▶ RECORDED DATA
________________________________________

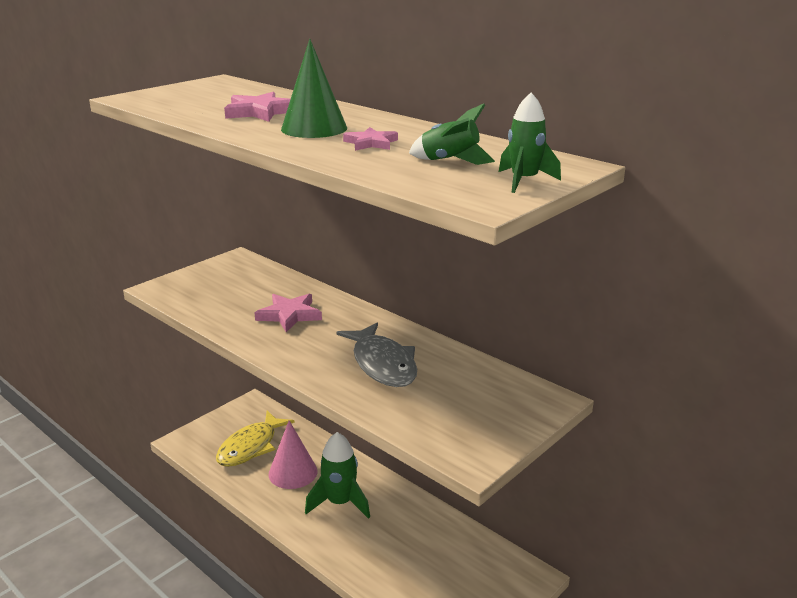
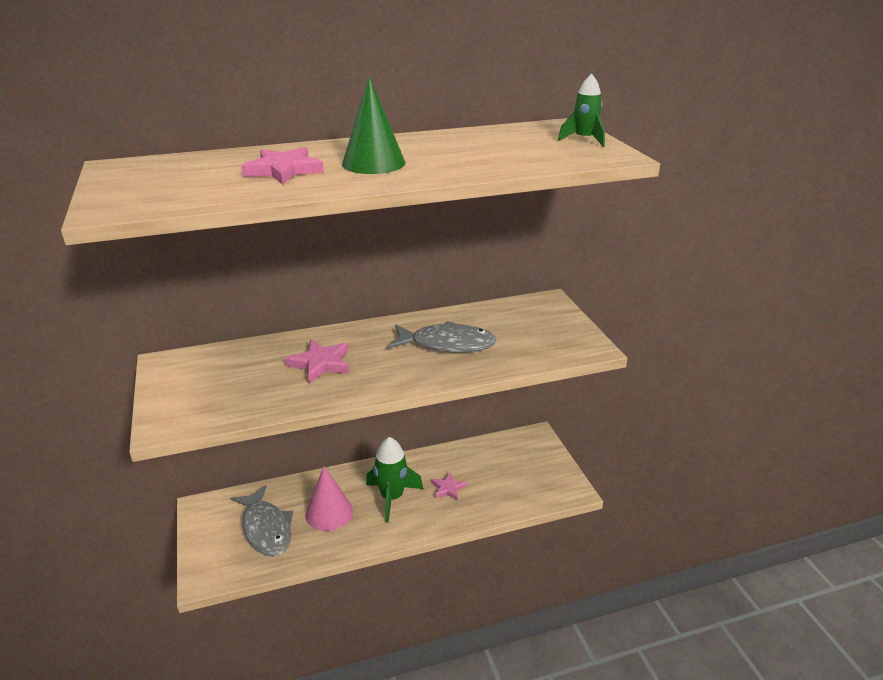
camera: 60 degrees left, 5 degrees up
(251, 447) = (266, 529): yellow fish -> grey fish
(371, 143) = (444, 155): pink star -> pink star (448, 488)
(450, 161) = (520, 146): green rocket -> none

________________________________________

▶ EXERCISE REQUIREMENTS
What you return must match the material above exactly, minus its pictures.

▶ PROBLEM SOLUTION
camera: 60 degrees left, 5 degrees up
(251, 447) = (266, 529): yellow fish -> grey fish
(371, 143) = (444, 155): pink star -> pink star (448, 488)
(450, 161) = (520, 146): green rocket -> none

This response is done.